Change detection data:

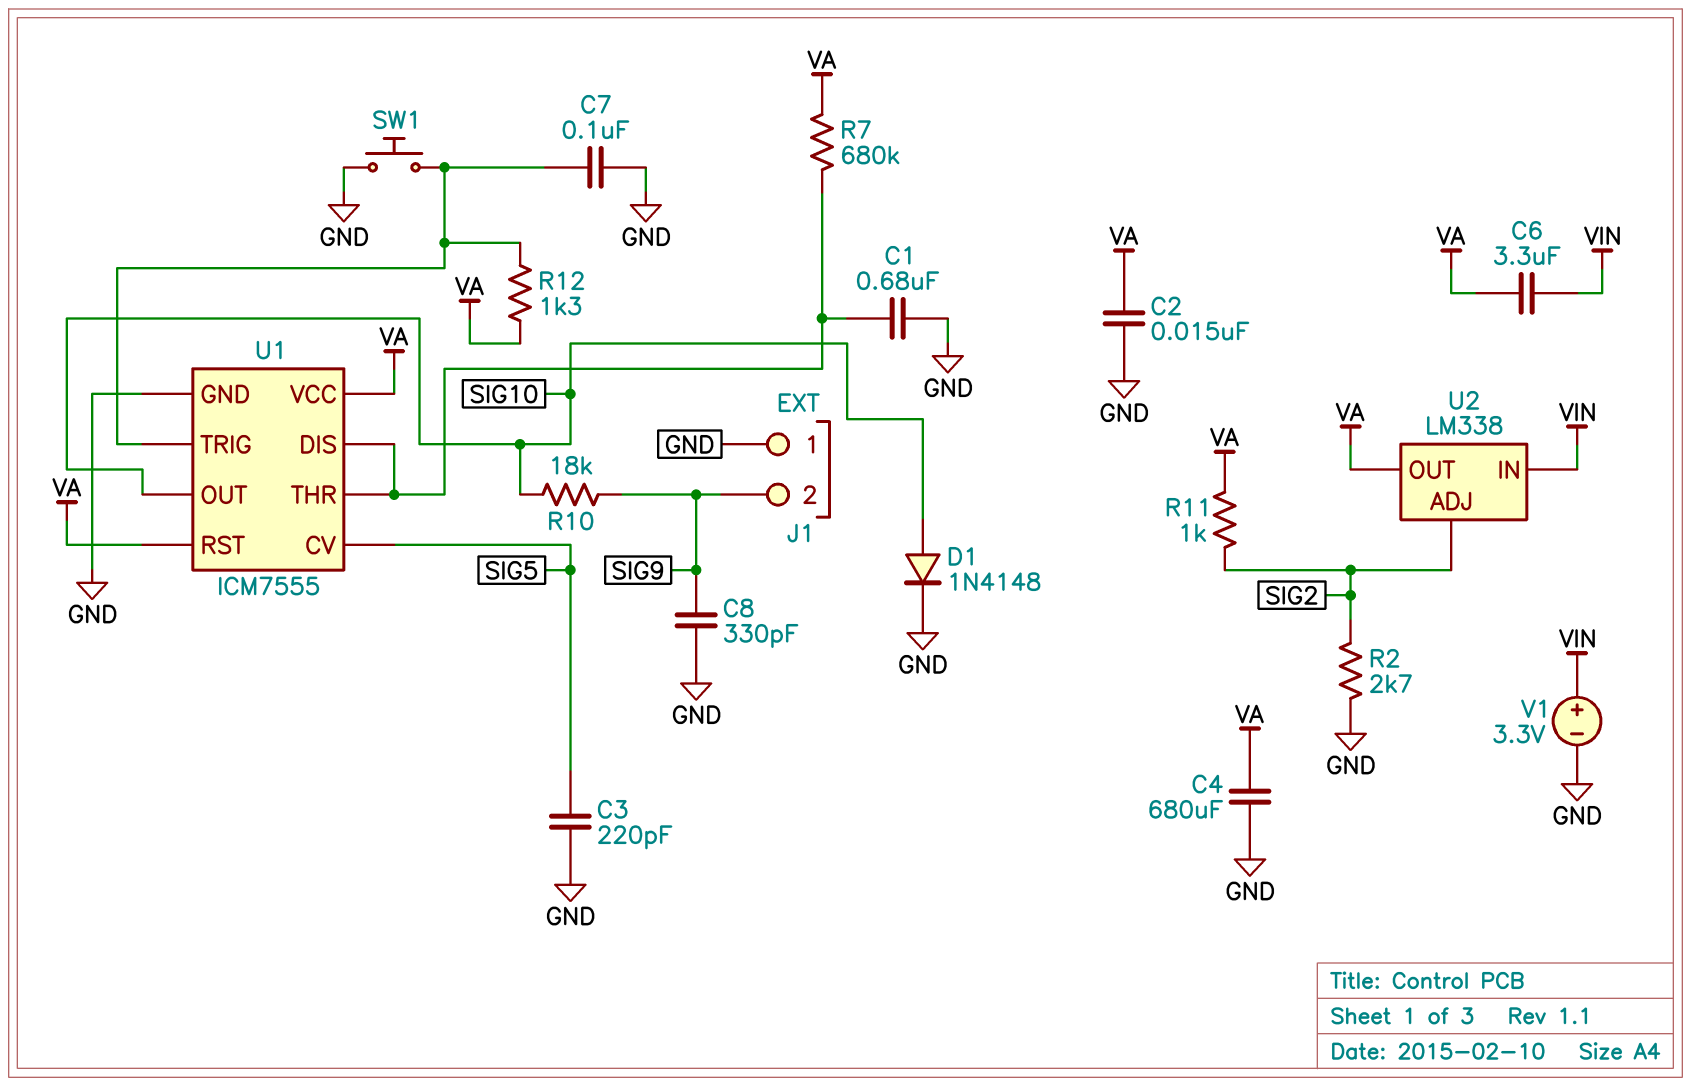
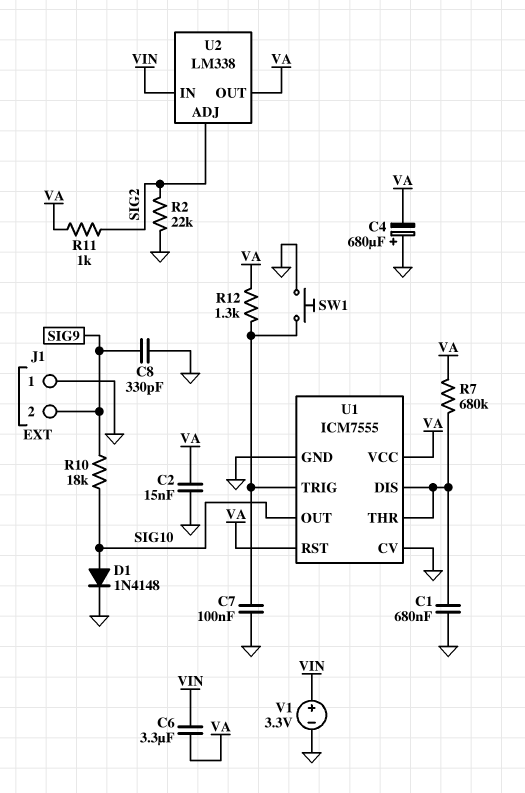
C3: 220pF (GND, SIG5) -> none
C4: 680uF (GND, VA) -> 680uF (plus GND, minus VA)
R2: 2.7k (GND, SIG2) -> 22k (GND, SIG2)
U1 pin CV: SIG5 -> GND

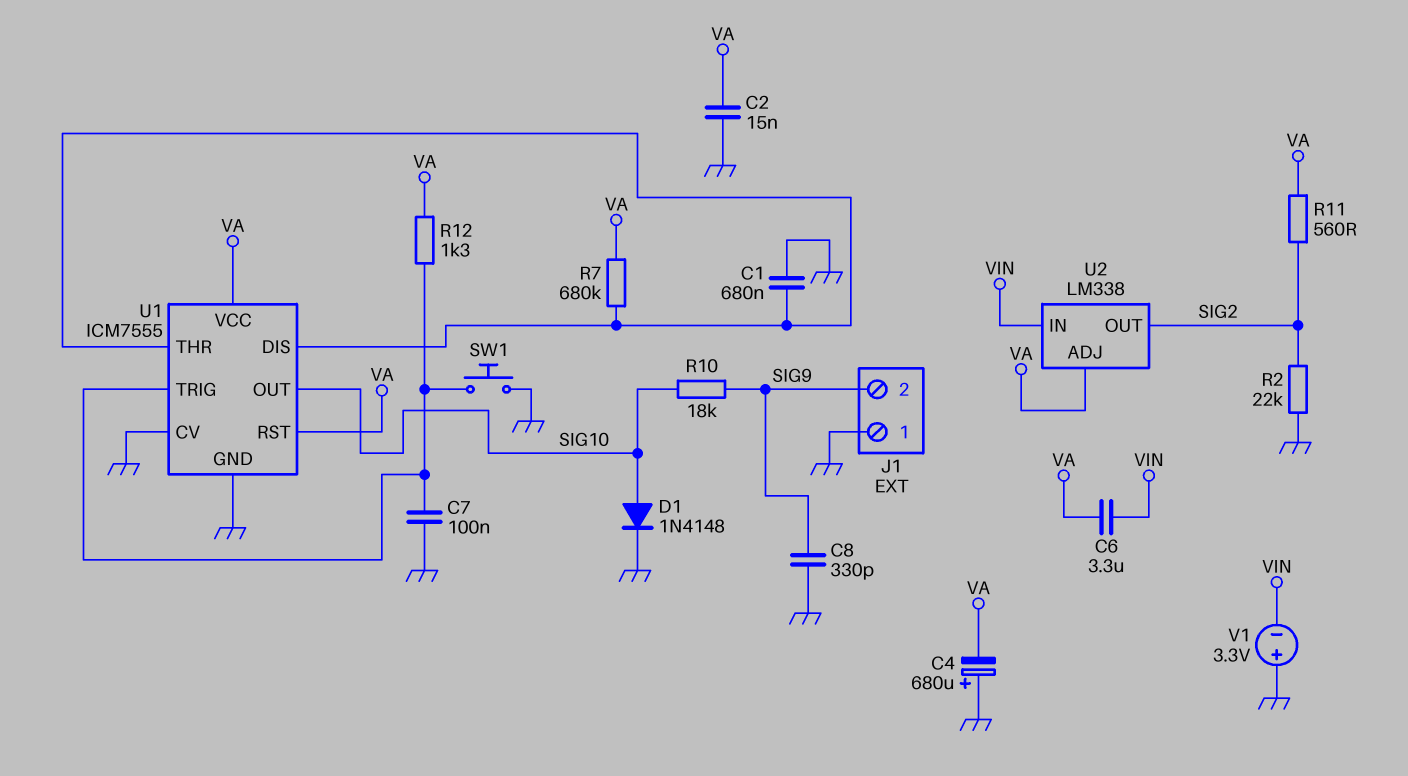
R11: 1k (SIG2, VA) -> 560 (SIG2, VA)
U2 pin ADJ: SIG2 -> VA
U2 pin OUT: VA -> SIG2
V1: 3.3V (plus VIN, minus GND) -> 3.3V (plus GND, minus VIN)

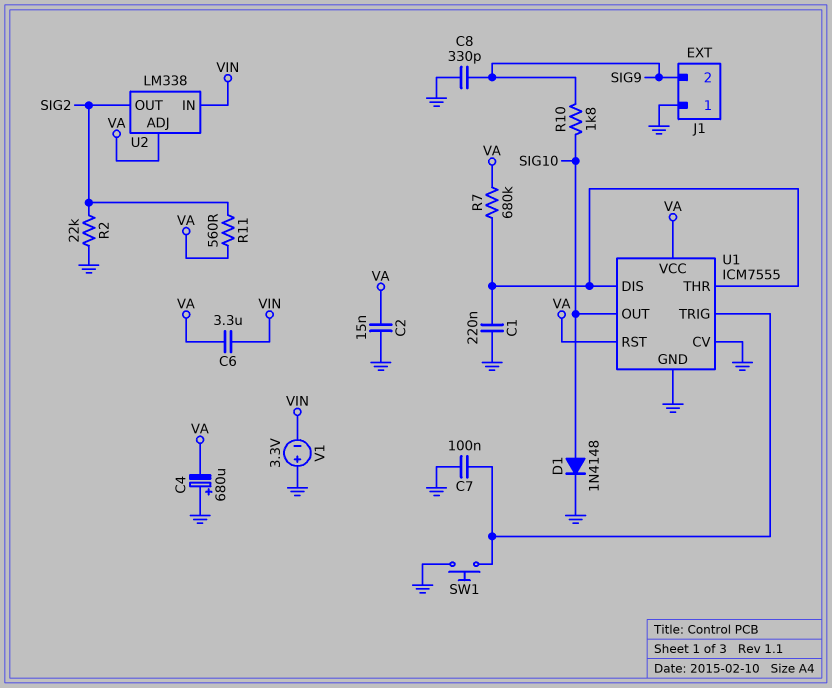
C1: 680nF (GND, U1/DIS) -> 220nF (GND, U1/DIS)
R10: 18k (SIG9, SIG10) -> 1.8k (SIG9, SIG10)
R12: 1.3k (U1/TRIG, VA) -> none

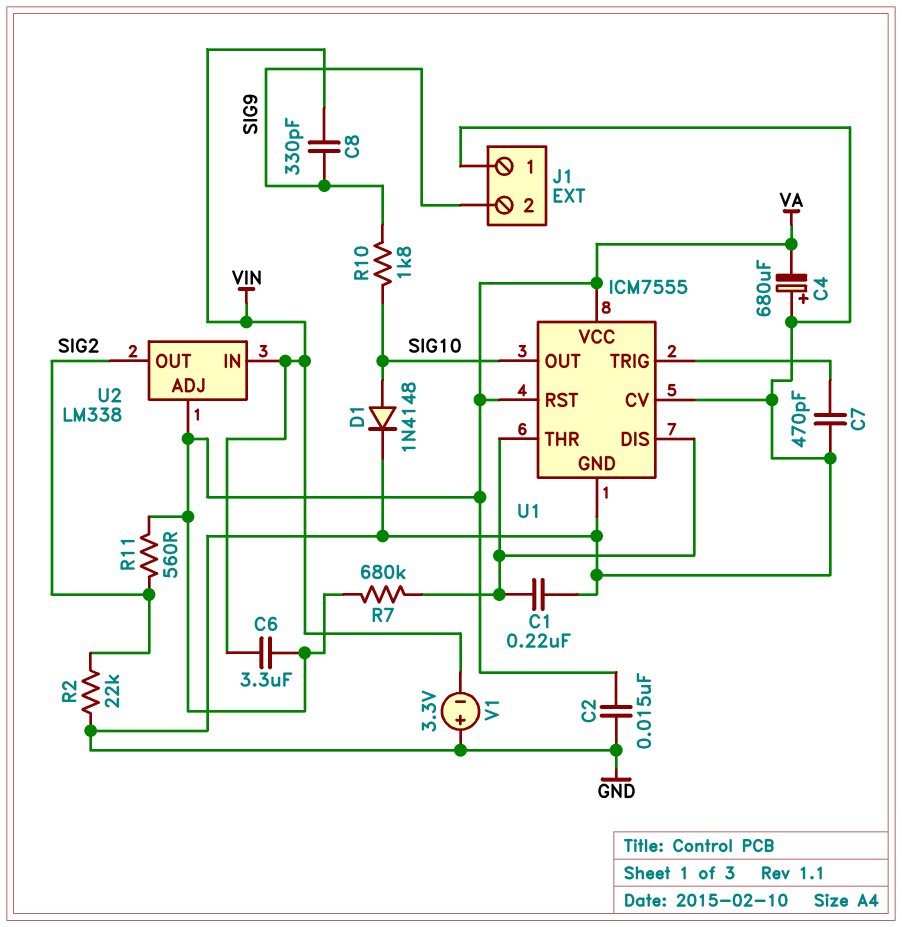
C7: 100nF (GND, U1/TRIG) -> 470pF (GND, U1/TRIG)
C8: 330pF (GND, SIG9) -> 330pF (SIG9, VIN)
SW1: button (GND, U1/TRIG) -> none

# Work instruction
Before duplicating, set the pictures aside; then output exactly the lines from the one with "R10: 18k (SIG9, SIG10) -> 1.8k (SIG9, SIG10)" through the end of the records, and only those.

# Exercise solution
R10: 18k (SIG9, SIG10) -> 1.8k (SIG9, SIG10)
R12: 1.3k (U1/TRIG, VA) -> none

C7: 100nF (GND, U1/TRIG) -> 470pF (GND, U1/TRIG)
C8: 330pF (GND, SIG9) -> 330pF (SIG9, VIN)
SW1: button (GND, U1/TRIG) -> none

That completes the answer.